◆ Task item
Repeat every record below exactly, omitting any pictures.

"""

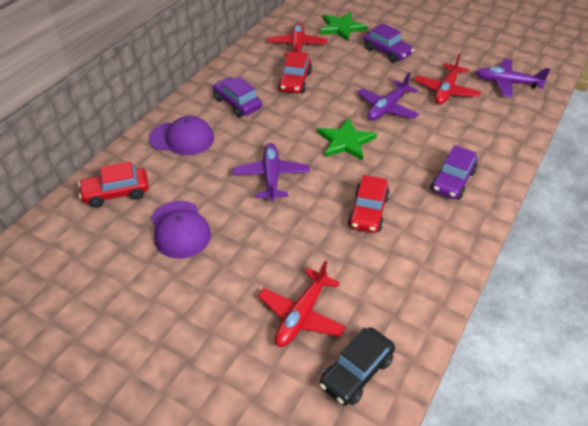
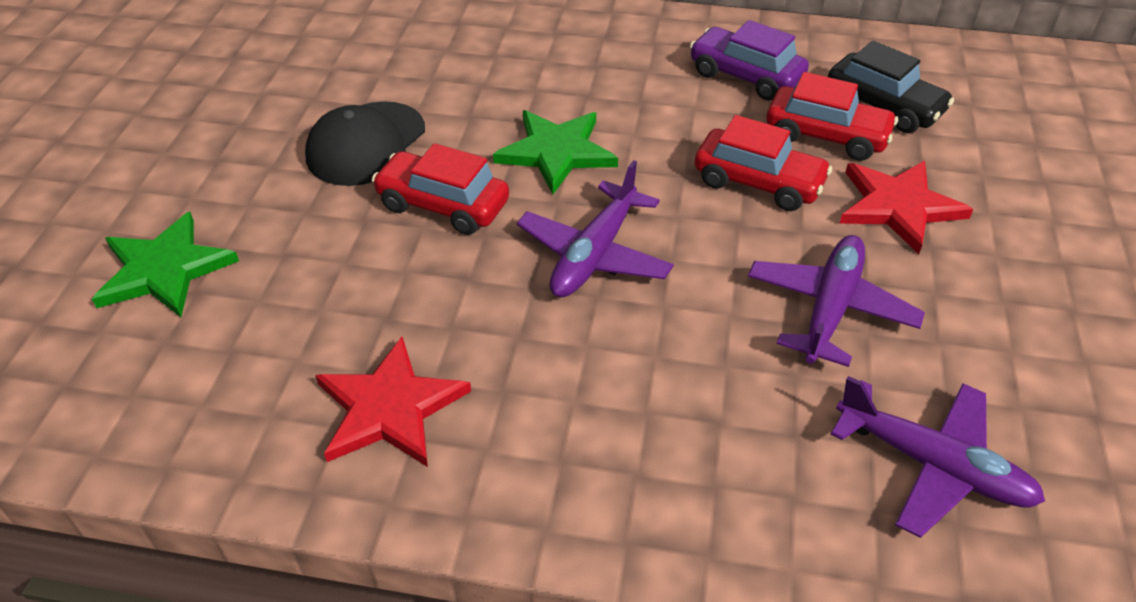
black cap: 0 -> 1
purple cap: 2 -> 0
purple car: 3 -> 1
red plane: 3 -> 0
red star: 0 -> 2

"""

◆ Solution for this task
black cap: 0 -> 1
purple cap: 2 -> 0
purple car: 3 -> 1
red plane: 3 -> 0
red star: 0 -> 2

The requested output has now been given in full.